DIRECTIONS:
Omitting all images, set down every line below exactly as it appears.

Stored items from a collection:
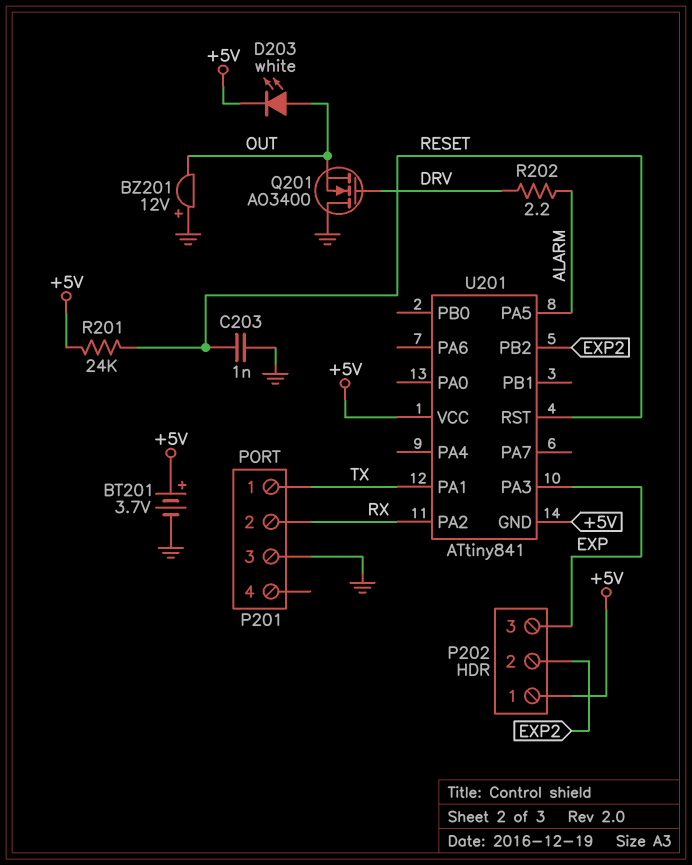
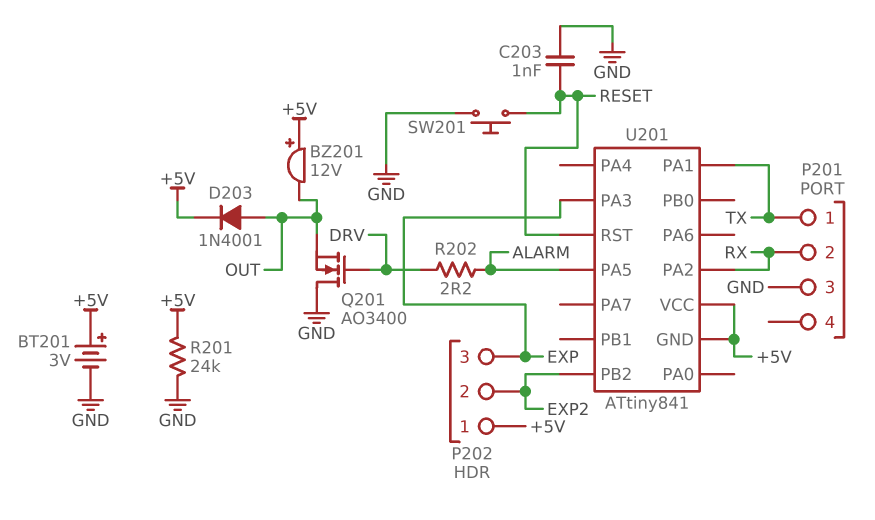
BT201: 3.7V (plus +5V, minus GND) -> 3V (plus +5V, minus GND)
BZ201: buzzer 12V (plus GND, minus OUT) -> buzzer 12V (plus +5V, minus OUT)
D203: LED white (A OUT, K +5V) -> diode 1N4001 (A OUT, K +5V)
R201: 24k (+5V, RESET) -> 24k (+5V, GND)
SW201: none -> button (GND, RESET)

OUTPUT BELOW:
BT201: 3.7V (plus +5V, minus GND) -> 3V (plus +5V, minus GND)
BZ201: buzzer 12V (plus GND, minus OUT) -> buzzer 12V (plus +5V, minus OUT)
D203: LED white (A OUT, K +5V) -> diode 1N4001 (A OUT, K +5V)
R201: 24k (+5V, RESET) -> 24k (+5V, GND)
SW201: none -> button (GND, RESET)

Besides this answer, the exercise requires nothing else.